| DESCRIPTION OF THE TASK |
Render the lines of the data below as a JSON list of strings, one string per line, from the line containing "Based on the photo, is" up to and including the line containing "How much distance", leaving out blank lines.

[Data excerpted from a collection]
## begin
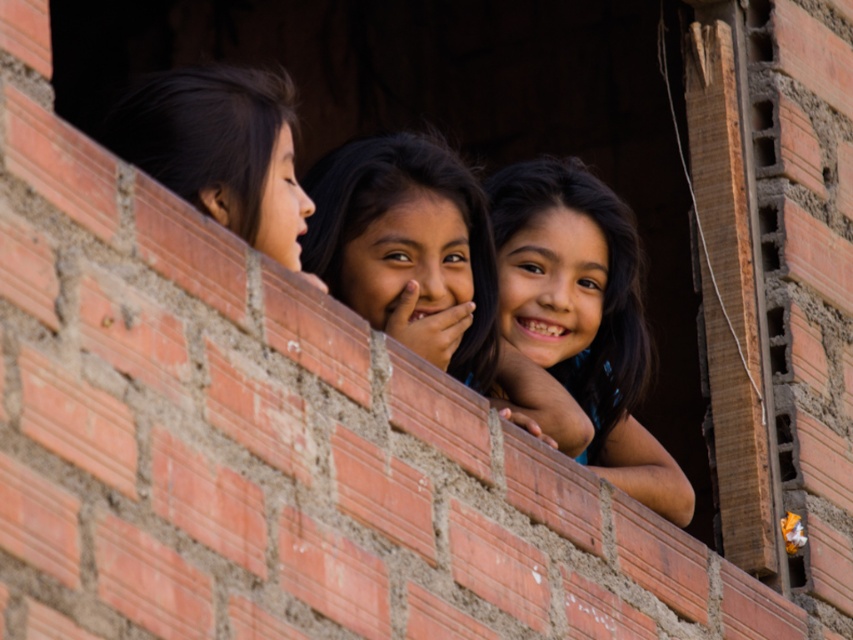
You are a photographer trying to capture the two girls in the scene. You need to arrange them so that the smooth skin child at center is to the right of the black hair at left. Is their current positioning already suitable for this requirement?

Yes, the smooth skin child at center is already positioned on the right side of the black hair at left, so their current arrangement meets the requirement.

You are a photographer trying to capture a candid shot of the two girls with dark brown hair at center and black hair at left. Since you want to ensure both are visible in the frame, which girl should you focus on to include both in the photo?

You should focus on the dark brown hair at center because it occupies less space than the black hair at left, so positioning the camera to include the larger black hair at left will naturally include the smaller dark brown hair at center in the frame as well.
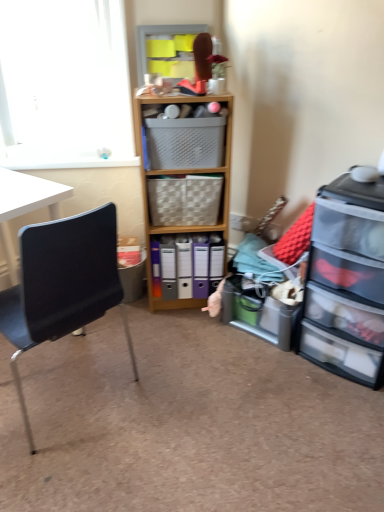
Question: From a real-world perspective, is matte plastic storage box at lower left located beneath matte plastic shelf at upper center, arranged as the second shelf when viewed from the right?

Choices:
 (A) no
 (B) yes

Answer: (B)

Question: Considering the relative positions of matte plastic storage box at lower left and matte plastic shelf at upper center, arranged as the second shelf when viewed from the right, in the image provided, is matte plastic storage box at lower left to the right of matte plastic shelf at upper center, arranged as the second shelf when viewed from the right, from the viewer's perspective?

Choices:
 (A) yes
 (B) no

Answer: (B)

Question: Is matte plastic shelf at upper center, the 1th shelf viewed from the left, a part of matte plastic storage box at lower left?

Choices:
 (A) yes
 (B) no

Answer: (B)

Question: Can you confirm if matte plastic storage box at lower left is positioned to the left of matte plastic shelf at upper center, arranged as the second shelf when viewed from the right?

Choices:
 (A) no
 (B) yes

Answer: (B)

Question: From the image's perspective, would you say matte plastic storage box at lower left is shown under matte plastic shelf at upper center, placed as the 1th shelf when sorted from top to bottom?

Choices:
 (A) no
 (B) yes

Answer: (B)

Question: Is matte plastic storage box at lower left taller than matte plastic shelf at upper center, marked as the second shelf in a bottom-to-top arrangement?

Choices:
 (A) no
 (B) yes

Answer: (A)

Question: Considering the relative sizes of matte plastic storage box at lower left and translucent plastic storage at lower right, positioned as the 1th shelf in bottom-to-top order, in the image provided, is matte plastic storage box at lower left thinner than translucent plastic storage at lower right, positioned as the 1th shelf in bottom-to-top order,?

Choices:
 (A) yes
 (B) no

Answer: (A)

Question: Is matte plastic storage box at lower left far away from translucent plastic storage at lower right, which is the second shelf from top to bottom?

Choices:
 (A) yes
 (B) no

Answer: (B)

Question: Does matte plastic storage box at lower left lie in front of translucent plastic storage at lower right, the 2th shelf positioned from the left?

Choices:
 (A) no
 (B) yes

Answer: (A)

Question: From the image's perspective, is matte plastic storage box at lower left below translucent plastic storage at lower right, positioned as the 1th shelf in bottom-to-top order?

Choices:
 (A) no
 (B) yes

Answer: (A)

Question: Is matte plastic storage box at lower left wider than translucent plastic storage at lower right, which is the second shelf from top to bottom?

Choices:
 (A) no
 (B) yes

Answer: (A)

Question: Is translucent plastic storage at lower right, the 2th shelf positioned from the left, surrounded by matte plastic storage box at lower left?

Choices:
 (A) yes
 (B) no

Answer: (B)

Question: Are clear plastic drawers at right and translucent plastic storage at lower right, the 2th shelf positioned from the left, making contact?

Choices:
 (A) no
 (B) yes

Answer: (A)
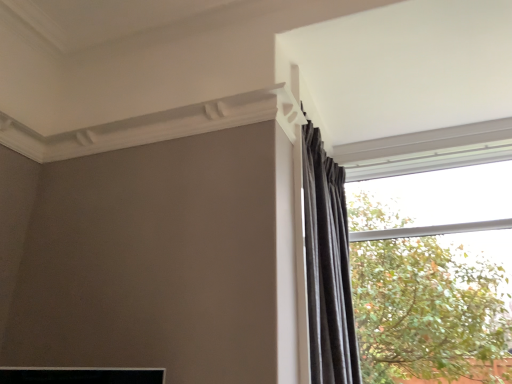
I want to click on transparent glass window at upper right, so click(x=432, y=253).

What is the approximate height of transparent glass window at upper right?

transparent glass window at upper right is 4.79 feet in height.

Measure the distance between point (395, 328) and camera.

Point (395, 328) is 15.97 feet from camera.

What do you see at coordinates (432, 253) in the screenshot? I see `transparent glass window at upper right` at bounding box center [432, 253].

In order to face transparent glass window at upper right, should I rotate leftwards or rightwards?

You should look right and rotate roughly 23.283 degrees.

Find the location of a particular element. This screenshot has height=384, width=512. black velvet curtain at upper right is located at coordinates (327, 266).

What do you see at coordinates (327, 266) in the screenshot?
I see `black velvet curtain at upper right` at bounding box center [327, 266].

This screenshot has height=384, width=512. Identify the location of transparent glass window at upper right. (432, 253).

Based on their positions, is black velvet curtain at upper right located to the left or right of transparent glass window at upper right?

In the image, black velvet curtain at upper right appears on the left side of transparent glass window at upper right.

Is the depth of black velvet curtain at upper right greater than that of transparent glass window at upper right?

No, black velvet curtain at upper right is closer to the viewer.

Is point (353, 325) behind point (411, 202)?

That is False.

From the image's perspective, does black velvet curtain at upper right appear lower than transparent glass window at upper right?

Incorrect, from the image's perspective, black velvet curtain at upper right is higher than transparent glass window at upper right.

From a real-world perspective, is black velvet curtain at upper right physically located above or below transparent glass window at upper right?

black velvet curtain at upper right is above transparent glass window at upper right.

Which object is thinner, black velvet curtain at upper right or transparent glass window at upper right?

transparent glass window at upper right is thinner.

Considering the sizes of objects black velvet curtain at upper right and transparent glass window at upper right in the image provided, who is taller, black velvet curtain at upper right or transparent glass window at upper right?

black velvet curtain at upper right.

Which of these two, black velvet curtain at upper right or transparent glass window at upper right, is smaller?

transparent glass window at upper right.

Is transparent glass window at upper right a part of black velvet curtain at upper right?

Actually, transparent glass window at upper right is outside black velvet curtain at upper right.

Would you say black velvet curtain at upper right is a long distance from transparent glass window at upper right?

black velvet curtain at upper right is far away from transparent glass window at upper right.

Does black velvet curtain at upper right turn towards transparent glass window at upper right?

No, black velvet curtain at upper right is not oriented towards transparent glass window at upper right.

Measure the distance from black velvet curtain at upper right to transparent glass window at upper right.

black velvet curtain at upper right and transparent glass window at upper right are 8.49 feet apart from each other.

There is a transparent glass window at upper right. Identify the location of curtain above it (from a real-world perspective). pos(327,266).

In the image, is transparent glass window at upper right on the left side or the right side of black velvet curtain at upper right?

transparent glass window at upper right is positioned on black velvet curtain at upper right's right side.

Is transparent glass window at upper right in front of black velvet curtain at upper right?

No, transparent glass window at upper right is further to the viewer.

Is point (457, 298) positioned in front of point (316, 255)?

No, it is not.

From the image's perspective, would you say transparent glass window at upper right is shown under black velvet curtain at upper right?

Yes, from the image's perspective, transparent glass window at upper right is beneath black velvet curtain at upper right.

From a real-world perspective, who is located lower, transparent glass window at upper right or black velvet curtain at upper right?

transparent glass window at upper right is physically lower.

In the scene shown: Considering the sizes of transparent glass window at upper right and black velvet curtain at upper right in the image, is transparent glass window at upper right wider or thinner than black velvet curtain at upper right?

Considering their sizes, transparent glass window at upper right looks slimmer than black velvet curtain at upper right.

Which of these two, transparent glass window at upper right or black velvet curtain at upper right, stands shorter?

With less height is transparent glass window at upper right.

Between transparent glass window at upper right and black velvet curtain at upper right, which one has larger size?

With larger size is black velvet curtain at upper right.

Based on the photo, is transparent glass window at upper right not inside black velvet curtain at upper right?

Yes.

Is the surface of transparent glass window at upper right in direct contact with black velvet curtain at upper right?

No, transparent glass window at upper right is not with black velvet curtain at upper right.

Is black velvet curtain at upper right at the back of transparent glass window at upper right?

That's not correct — transparent glass window at upper right is not looking away from black velvet curtain at upper right.

Based on the photo, how many degrees apart are the facing directions of transparent glass window at upper right and black velvet curtain at upper right?

The facing directions of transparent glass window at upper right and black velvet curtain at upper right are 89.2 degrees apart.

How much distance is there between transparent glass window at upper right and black velvet curtain at upper right?

transparent glass window at upper right and black velvet curtain at upper right are 8.49 feet apart.

Locate an element on the screen. The height and width of the screenshot is (384, 512). window located underneath the black velvet curtain at upper right (from a real-world perspective) is located at coordinates (432, 253).

Locate an element on the screen. This screenshot has height=384, width=512. curtain above the transparent glass window at upper right (from a real-world perspective) is located at coordinates (327, 266).

Where is `curtain in front of the transparent glass window at upper right`? This screenshot has width=512, height=384. curtain in front of the transparent glass window at upper right is located at coordinates (327, 266).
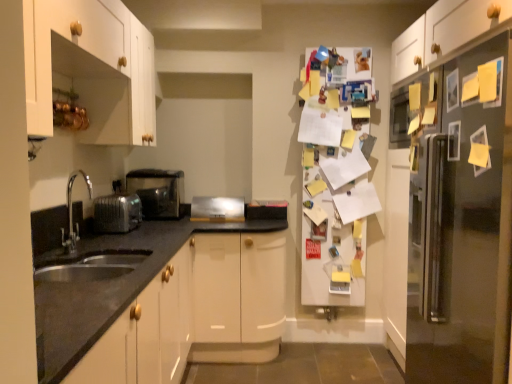
Question: From a real-world perspective, is satin silver toaster at lower left, positioned as the 1th appliance in front-to-back order, physically above satin silver refrigerator at right, the first fridge positioned from the right?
## end
| ANSWER TO THIS EXERCISE |
[
  "Based on the photo, is transparent glass window at upper right not inside black velvet curtain at upper right?",
  "Yes.",
  "Is the surface of transparent glass window at upper right in direct contact with black velvet curtain at upper right?",
  "No, transparent glass window at upper right is not with black velvet curtain at upper right.",
  "Is black velvet curtain at upper right at the back of transparent glass window at upper right?",
  "That's not correct — transparent glass window at upper right is not looking away from black velvet curtain at upper right.",
  "Based on the photo, how many degrees apart are the facing directions of transparent glass window at upper right and black velvet curtain at upper right?",
  "The facing directions of transparent glass window at upper right and black velvet curtain at upper right are 89.2 degrees apart.",
  "How much distance is there between transparent glass window at upper right and black velvet curtain at upper right?"
]